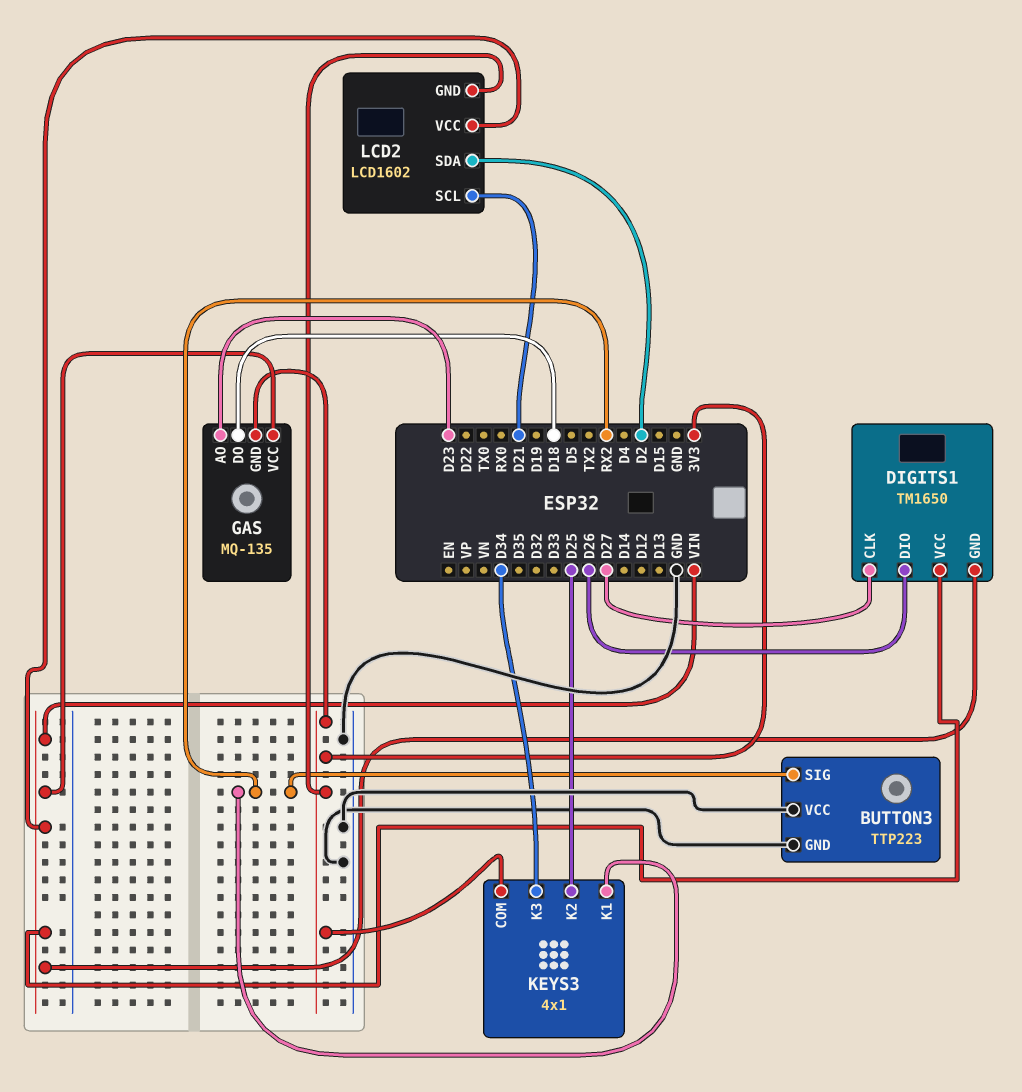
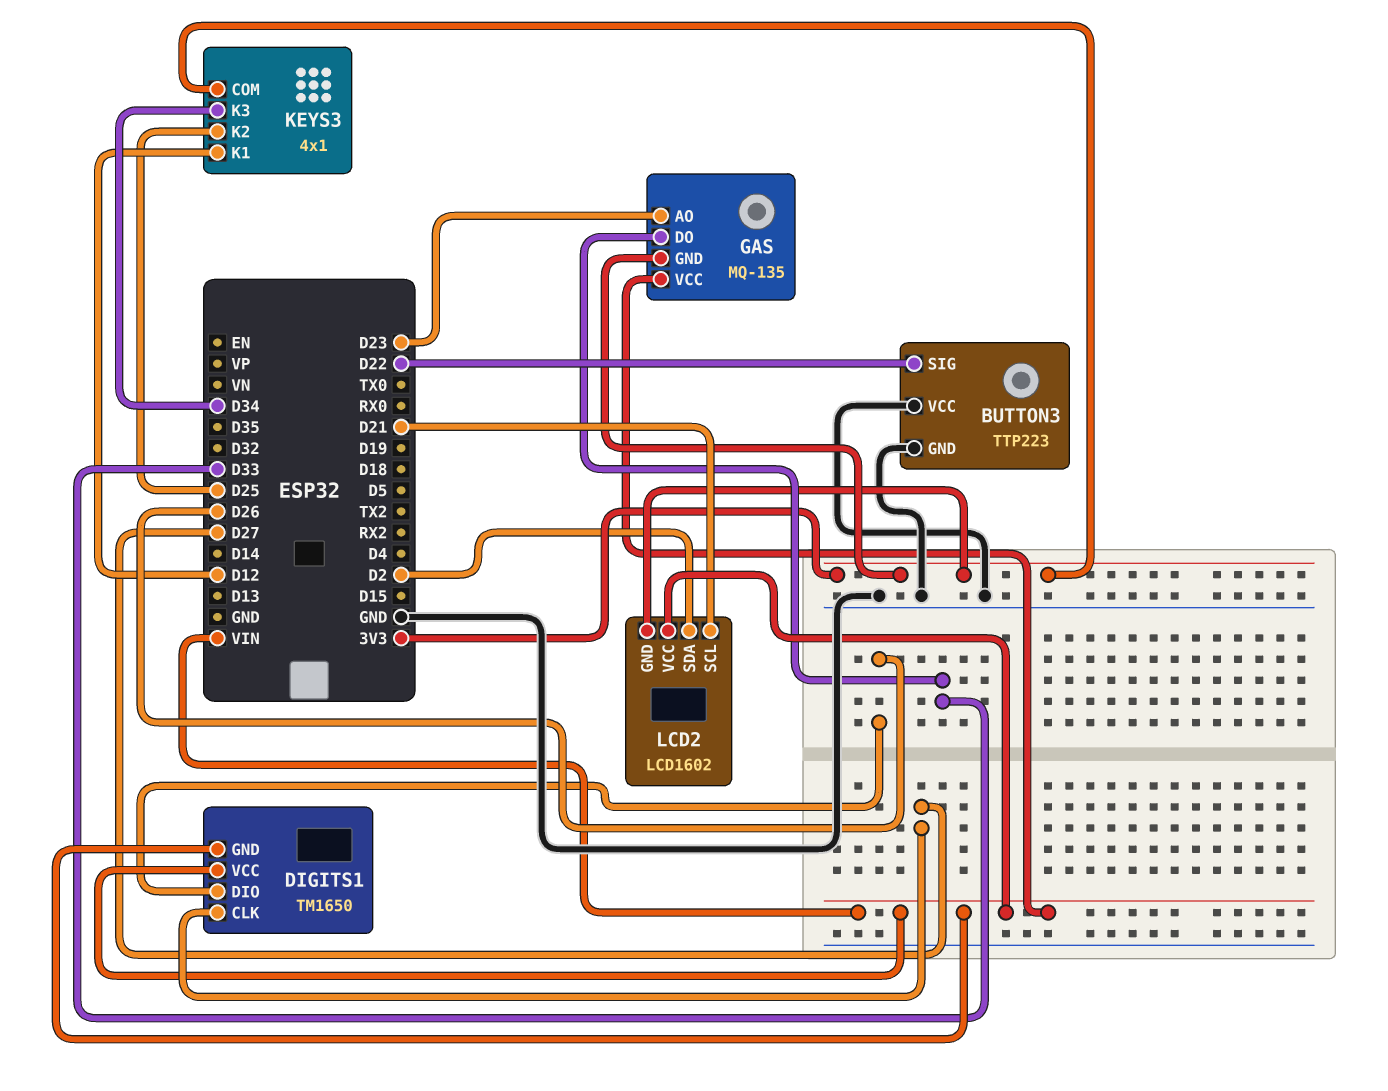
BUTTON3 pin SIG: RX2 -> D22
GAS pin DO: D18 -> D33
KEYS3 pin K1: RX2 -> D12

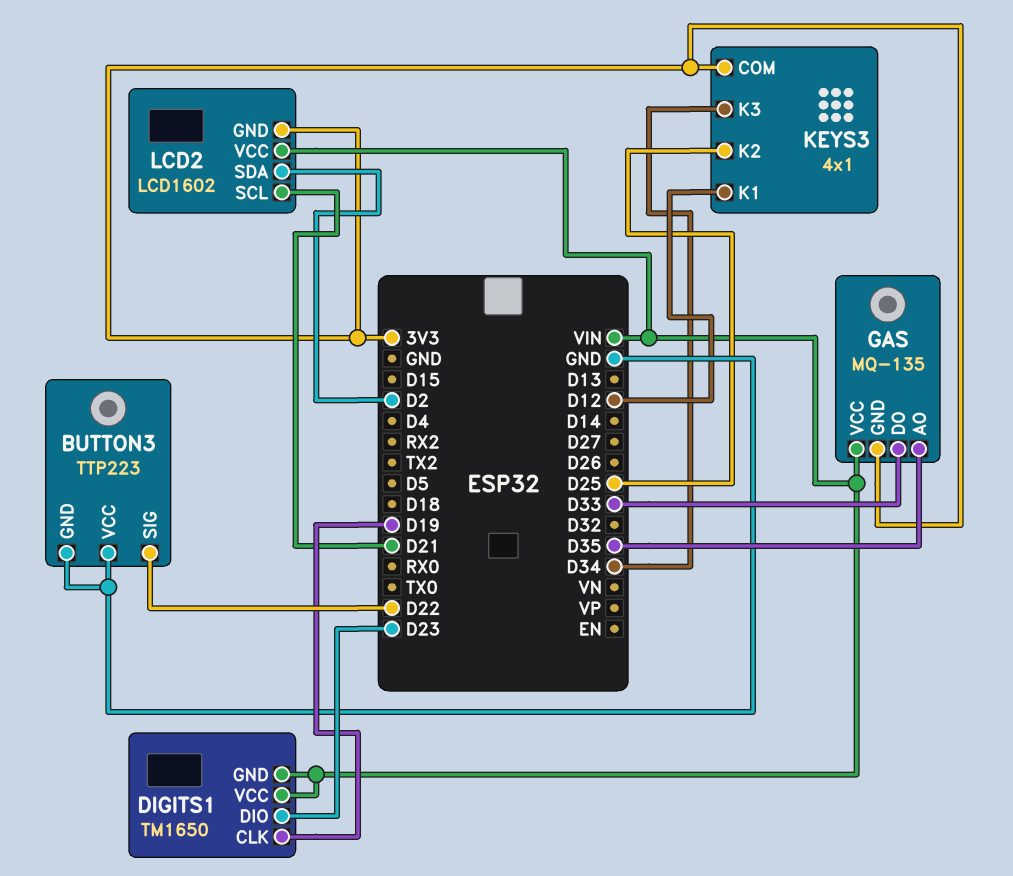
DIGITS1 pin CLK: D27 -> D19
DIGITS1 pin DIO: D26 -> D23
GAS pin AO: D23 -> D35

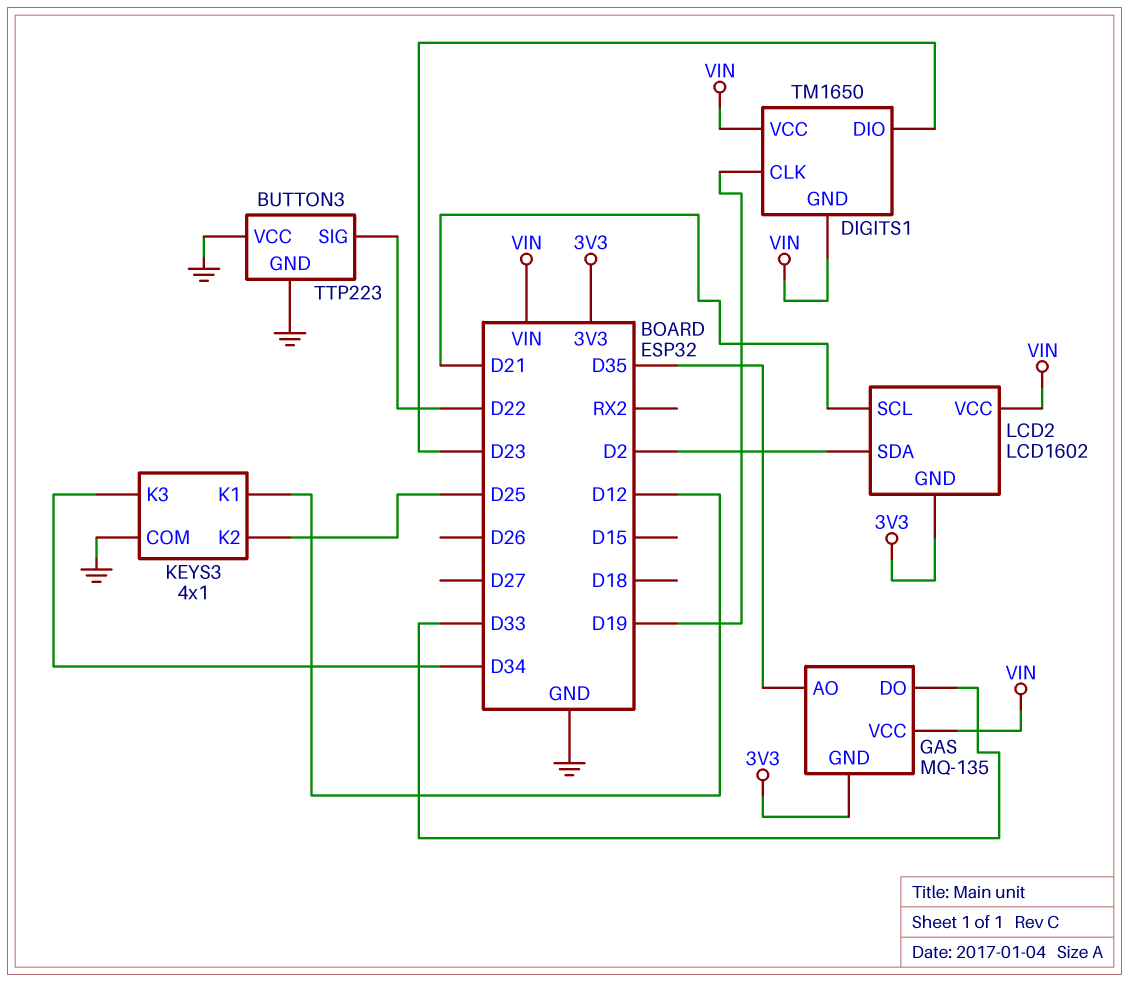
KEYS3 pin COM: 3V3 -> GND

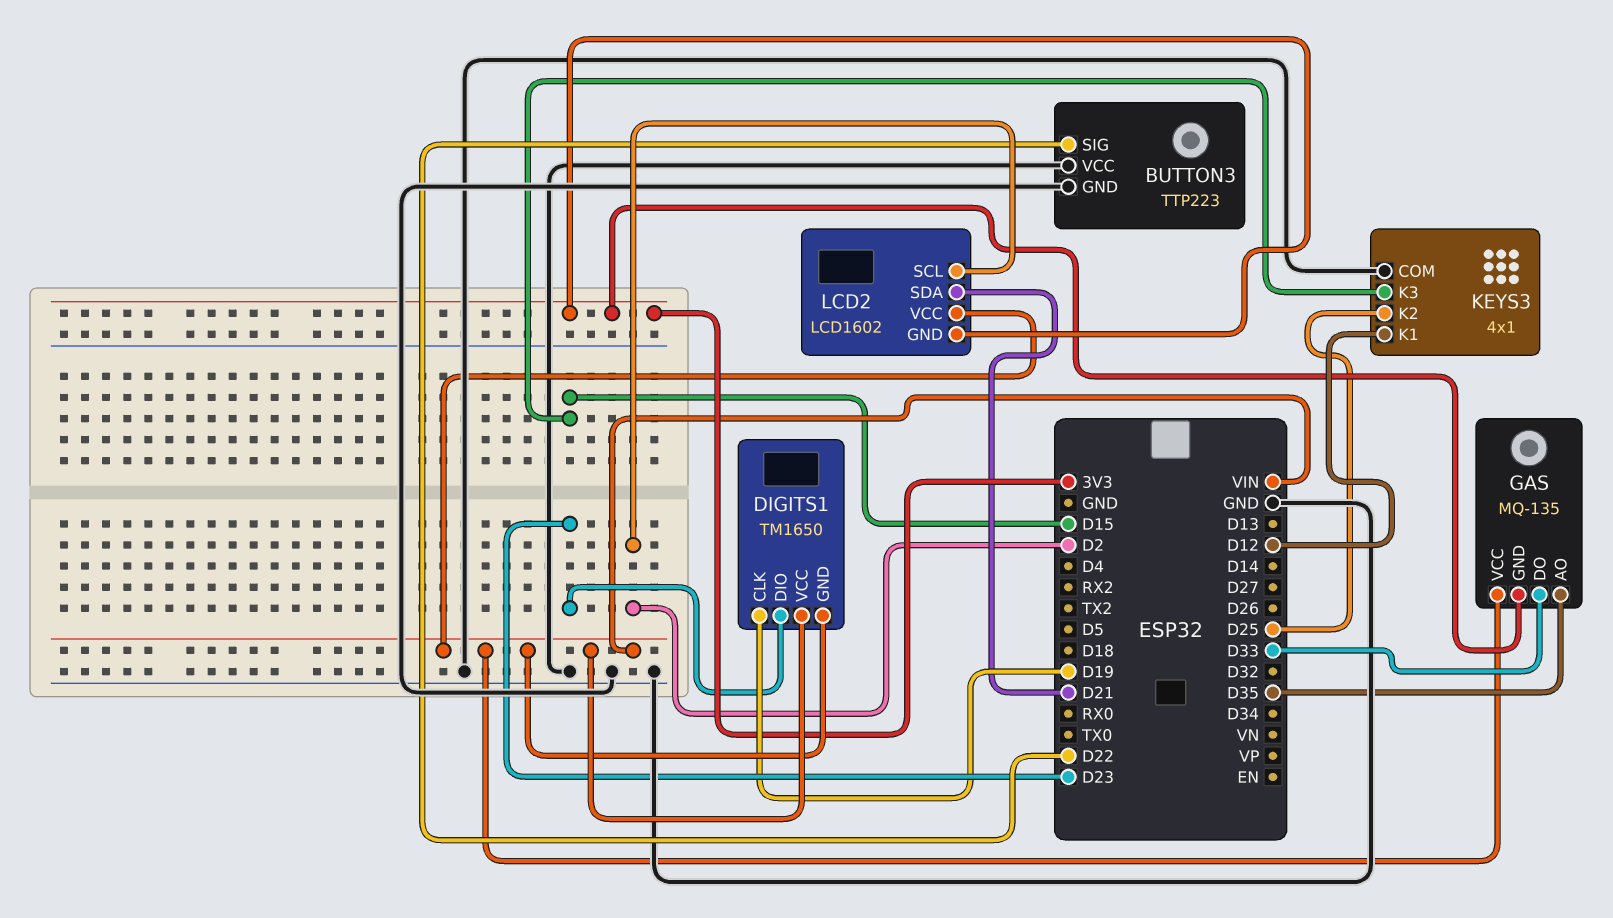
KEYS3 pin K3: D34 -> D15
LCD2 pin SCL: D21 -> D2
LCD2 pin SDA: D2 -> D21

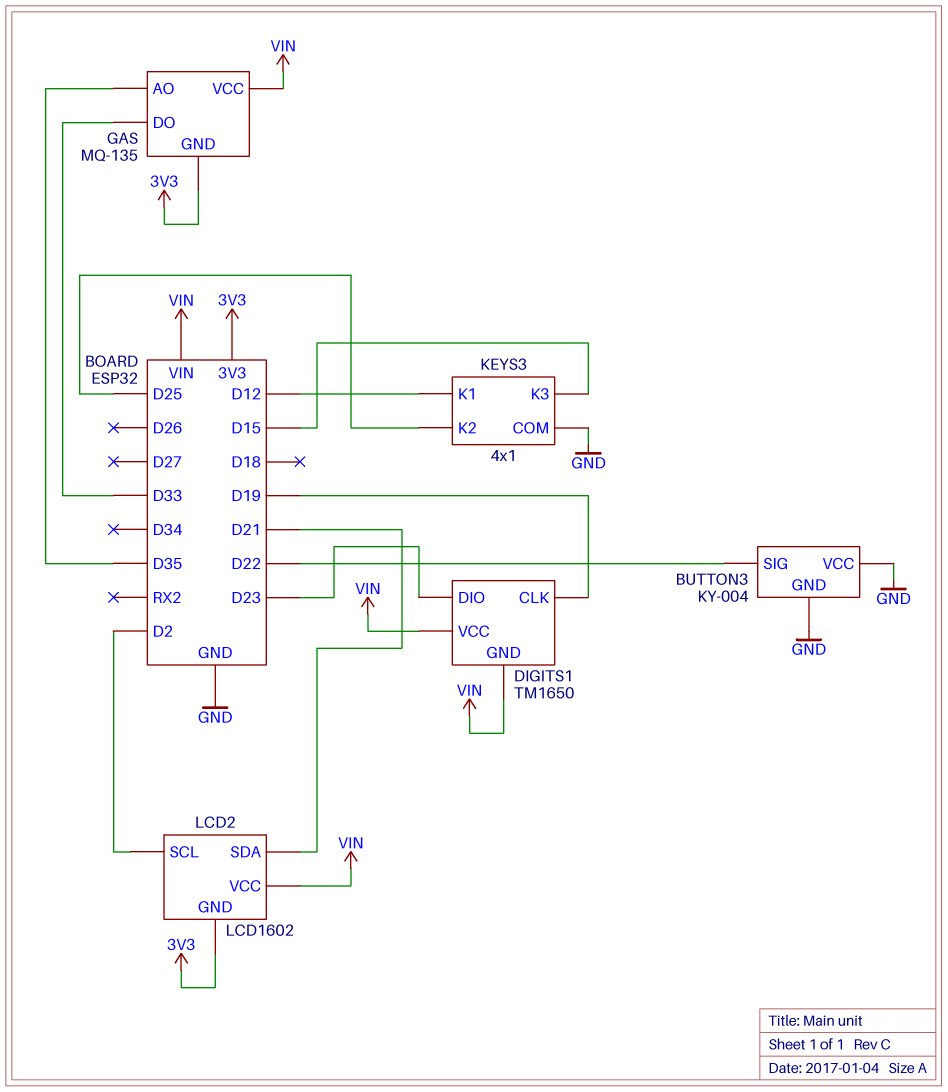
BUTTON3: TTP223 -> KY-004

- - - - -

_What to do_
Once the pictures are set aside, transcribe the remaining lines above exactly.

_Answer to this exercise_
BUTTON3 pin SIG: RX2 -> D22
GAS pin DO: D18 -> D33
KEYS3 pin K1: RX2 -> D12

DIGITS1 pin CLK: D27 -> D19
DIGITS1 pin DIO: D26 -> D23
GAS pin AO: D23 -> D35

KEYS3 pin COM: 3V3 -> GND

KEYS3 pin K3: D34 -> D15
LCD2 pin SCL: D21 -> D2
LCD2 pin SDA: D2 -> D21

BUTTON3: TTP223 -> KY-004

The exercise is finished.